Everything in the data below is left aside except the lines from the one containing "R202: 3k (DGND, RESET) -> 3k (+12V, RESET)" through the one containing "U202 pin IB: REV -> FWD"; repeat those exactly.

———

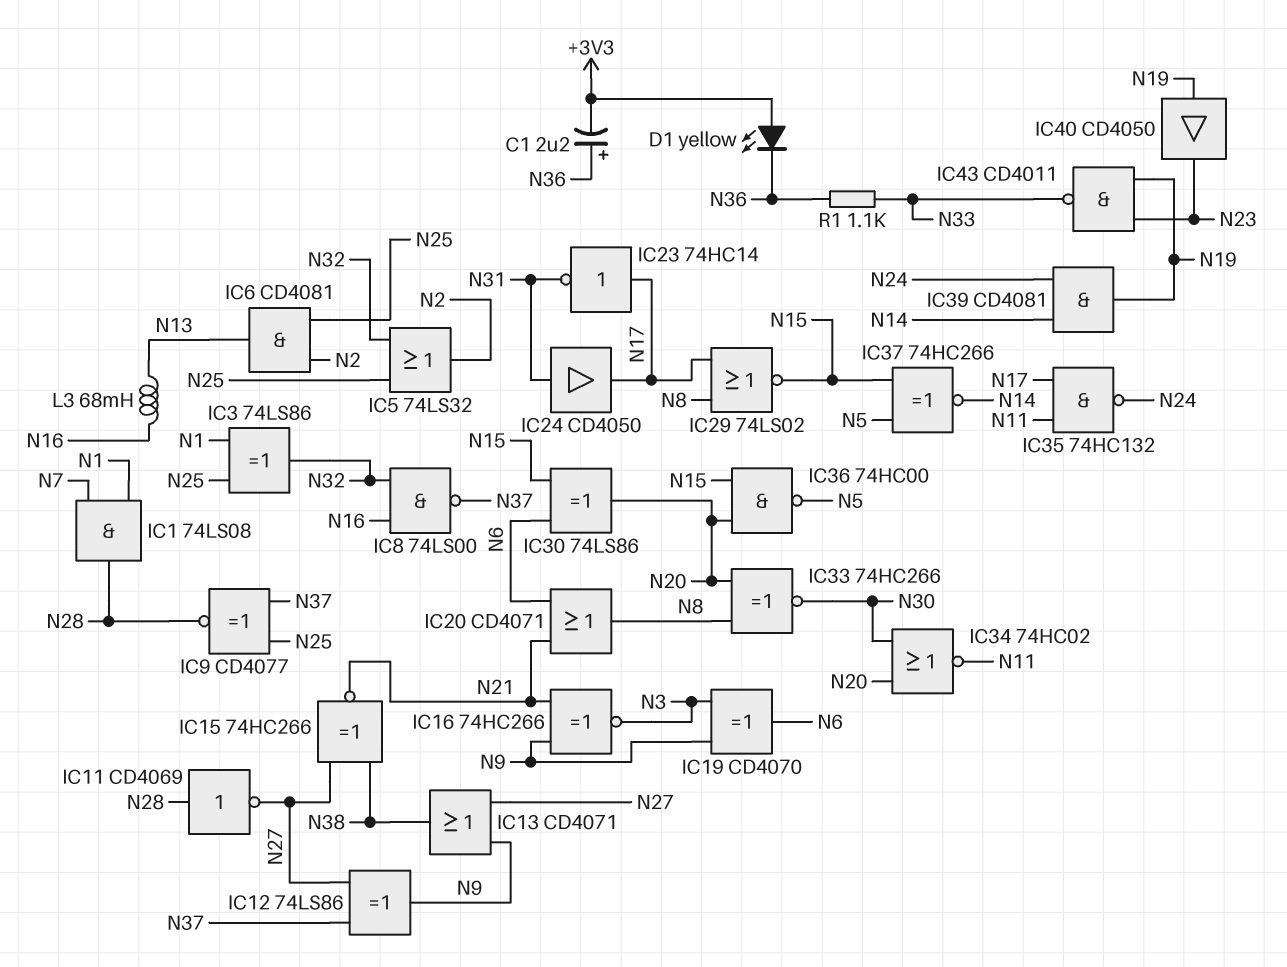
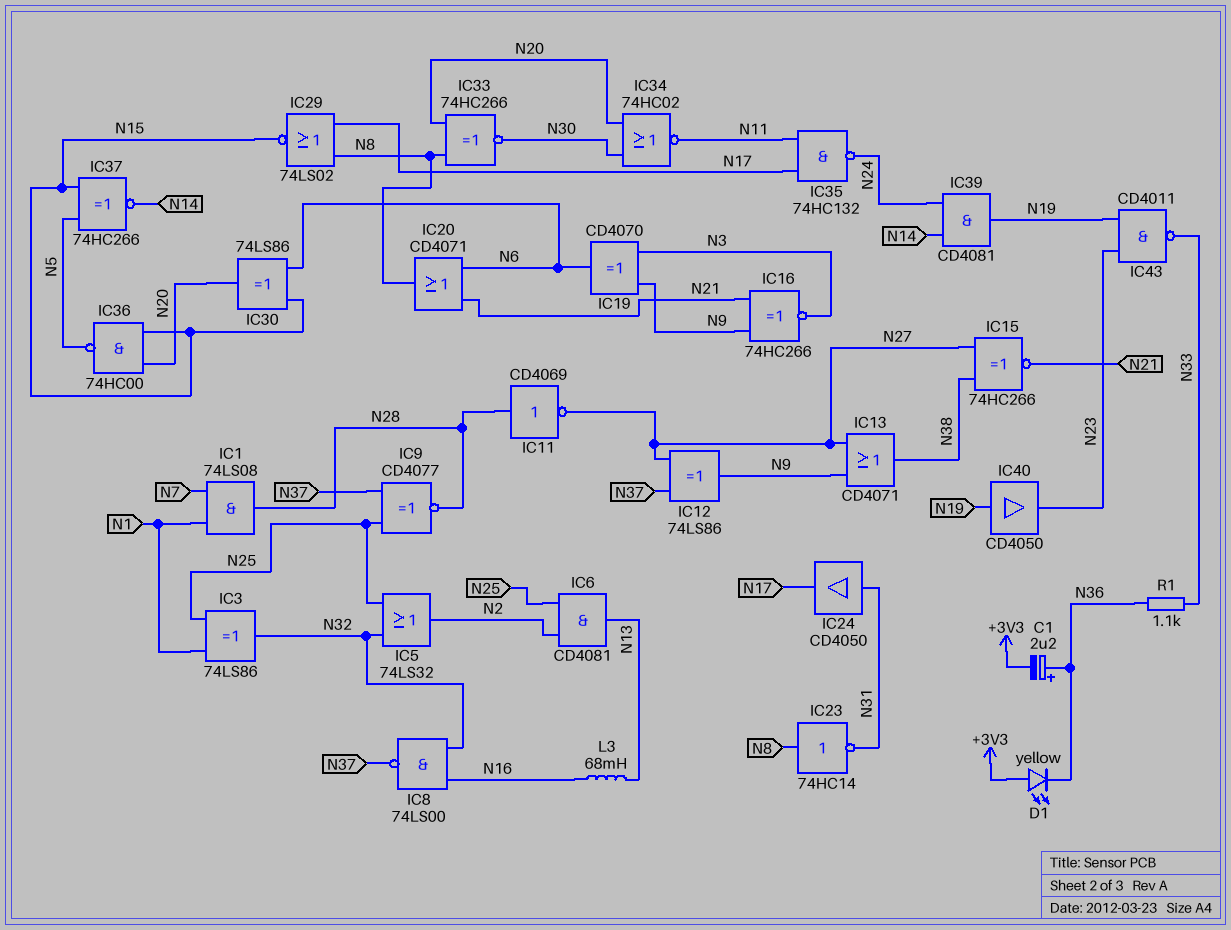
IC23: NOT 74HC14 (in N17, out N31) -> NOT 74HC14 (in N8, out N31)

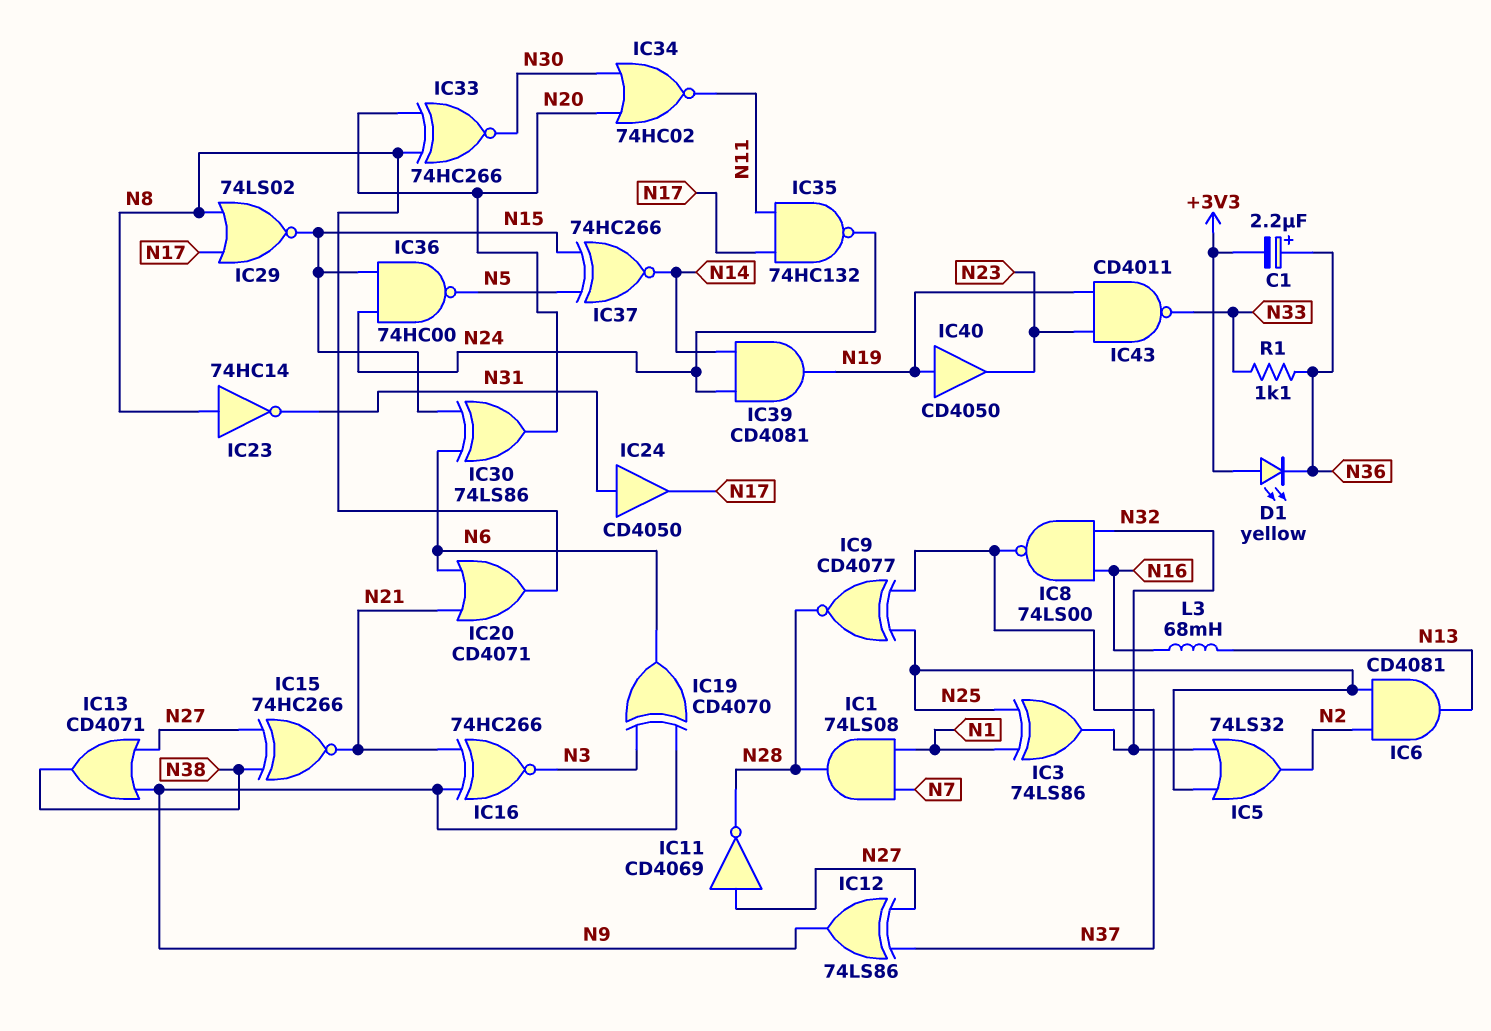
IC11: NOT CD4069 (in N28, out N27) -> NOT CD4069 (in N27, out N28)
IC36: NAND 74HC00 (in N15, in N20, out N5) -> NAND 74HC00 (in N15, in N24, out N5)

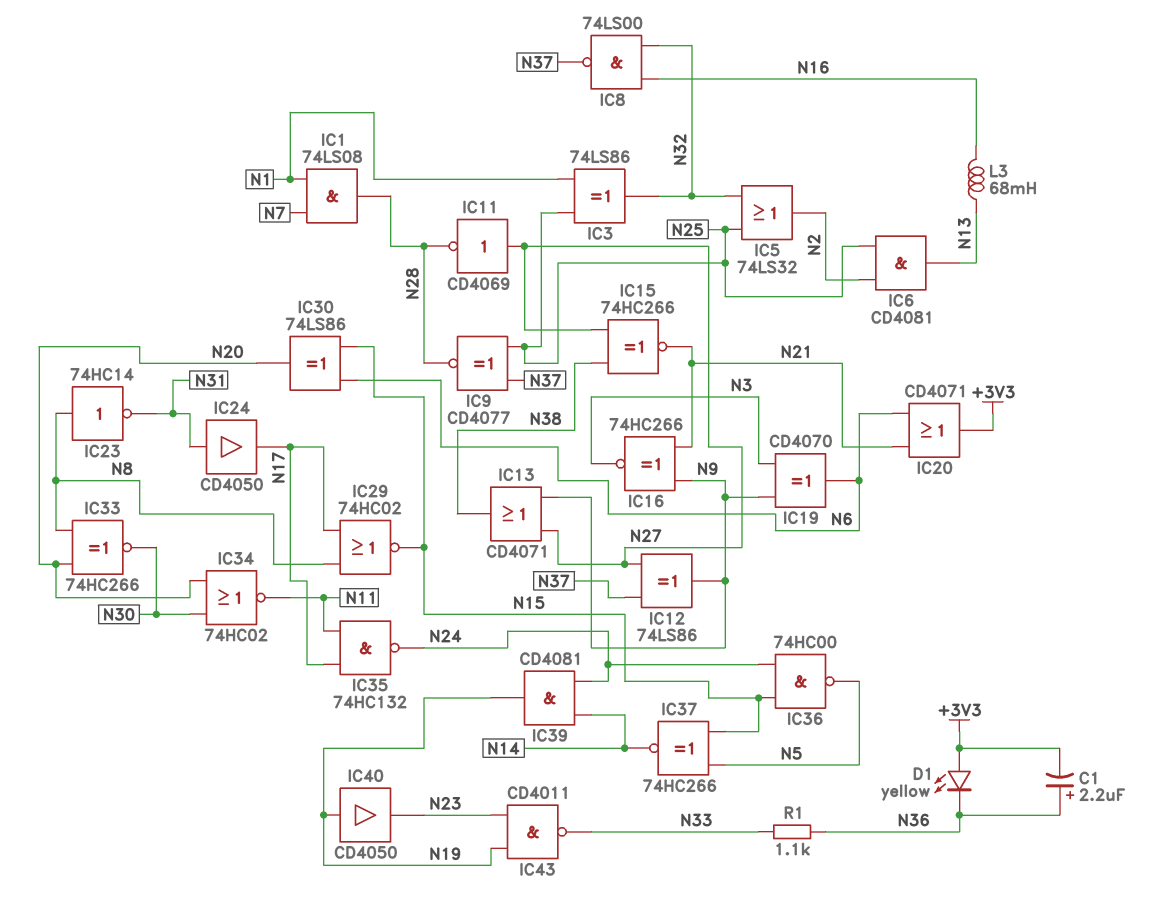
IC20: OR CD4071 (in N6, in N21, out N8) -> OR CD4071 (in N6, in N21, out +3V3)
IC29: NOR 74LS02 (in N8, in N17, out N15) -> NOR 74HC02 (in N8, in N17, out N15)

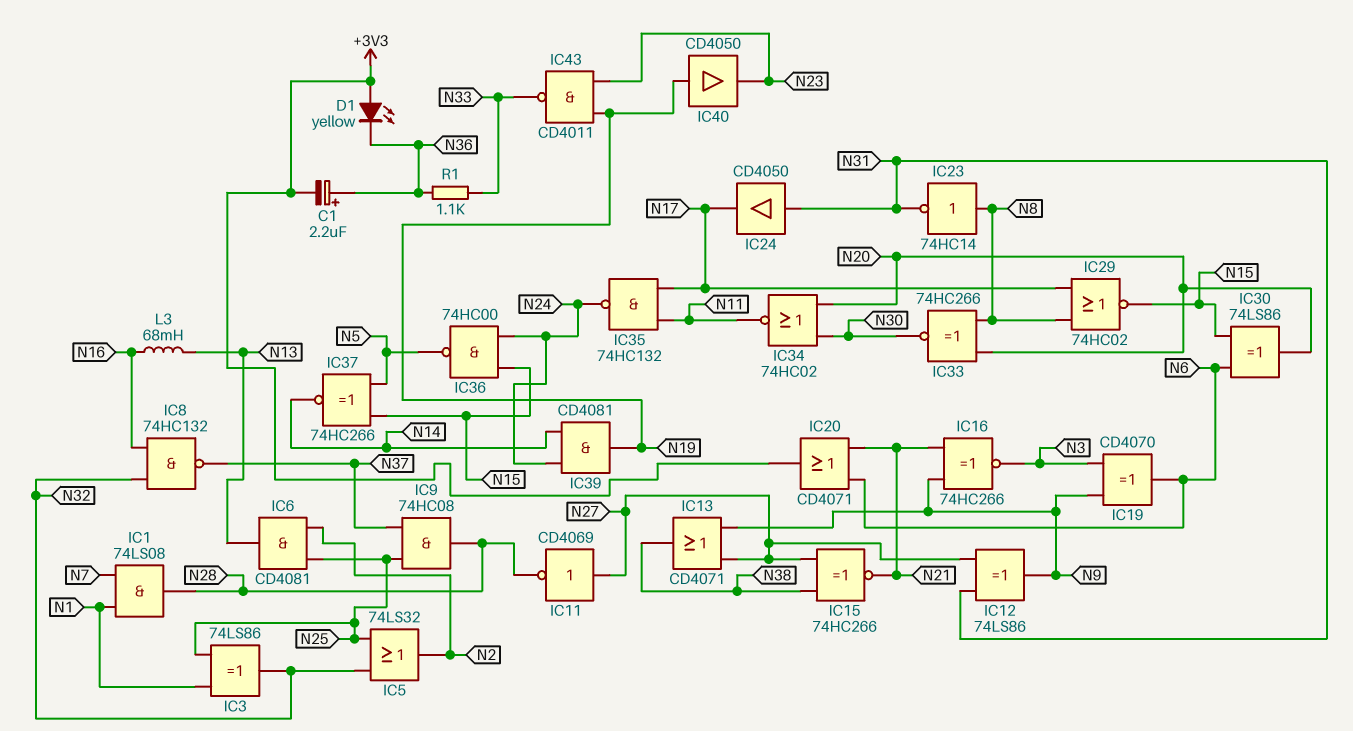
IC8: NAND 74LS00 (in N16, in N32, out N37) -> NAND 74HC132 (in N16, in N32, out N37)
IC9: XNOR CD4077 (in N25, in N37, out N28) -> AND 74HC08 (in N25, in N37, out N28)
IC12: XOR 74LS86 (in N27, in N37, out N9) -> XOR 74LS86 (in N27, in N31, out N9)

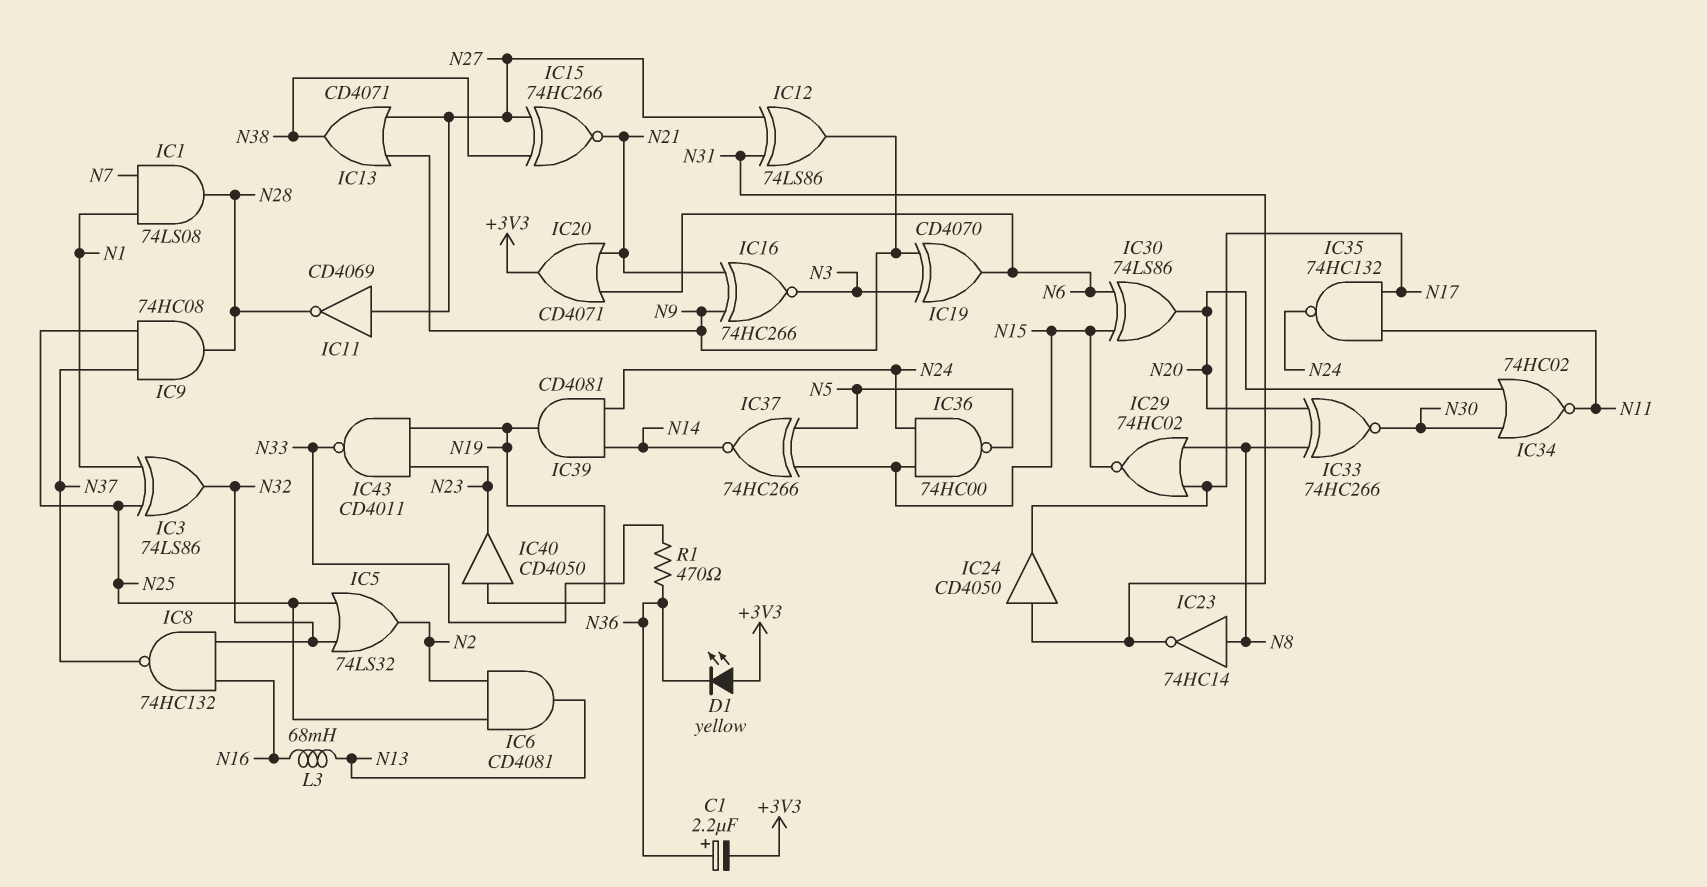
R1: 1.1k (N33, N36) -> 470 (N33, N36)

———

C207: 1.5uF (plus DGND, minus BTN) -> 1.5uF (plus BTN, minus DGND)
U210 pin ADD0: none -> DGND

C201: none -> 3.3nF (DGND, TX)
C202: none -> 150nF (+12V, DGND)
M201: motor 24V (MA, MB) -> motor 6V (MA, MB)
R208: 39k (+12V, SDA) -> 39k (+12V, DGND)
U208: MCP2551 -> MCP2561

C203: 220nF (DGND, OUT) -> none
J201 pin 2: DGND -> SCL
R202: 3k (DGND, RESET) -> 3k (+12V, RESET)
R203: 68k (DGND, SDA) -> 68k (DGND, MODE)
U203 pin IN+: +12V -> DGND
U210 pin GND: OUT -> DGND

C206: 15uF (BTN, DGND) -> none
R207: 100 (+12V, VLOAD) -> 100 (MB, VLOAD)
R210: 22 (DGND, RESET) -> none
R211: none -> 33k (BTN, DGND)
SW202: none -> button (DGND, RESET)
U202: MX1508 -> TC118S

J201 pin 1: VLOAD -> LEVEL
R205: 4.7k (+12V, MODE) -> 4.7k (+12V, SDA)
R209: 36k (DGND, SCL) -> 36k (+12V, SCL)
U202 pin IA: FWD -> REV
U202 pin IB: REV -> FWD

———

### Result of the exercise
R202: 3k (DGND, RESET) -> 3k (+12V, RESET)
R203: 68k (DGND, SDA) -> 68k (DGND, MODE)
U203 pin IN+: +12V -> DGND
U210 pin GND: OUT -> DGND

C206: 15uF (BTN, DGND) -> none
R207: 100 (+12V, VLOAD) -> 100 (MB, VLOAD)
R210: 22 (DGND, RESET) -> none
R211: none -> 33k (BTN, DGND)
SW202: none -> button (DGND, RESET)
U202: MX1508 -> TC118S

J201 pin 1: VLOAD -> LEVEL
R205: 4.7k (+12V, MODE) -> 4.7k (+12V, SDA)
R209: 36k (DGND, SCL) -> 36k (+12V, SCL)
U202 pin IA: FWD -> REV
U202 pin IB: REV -> FWD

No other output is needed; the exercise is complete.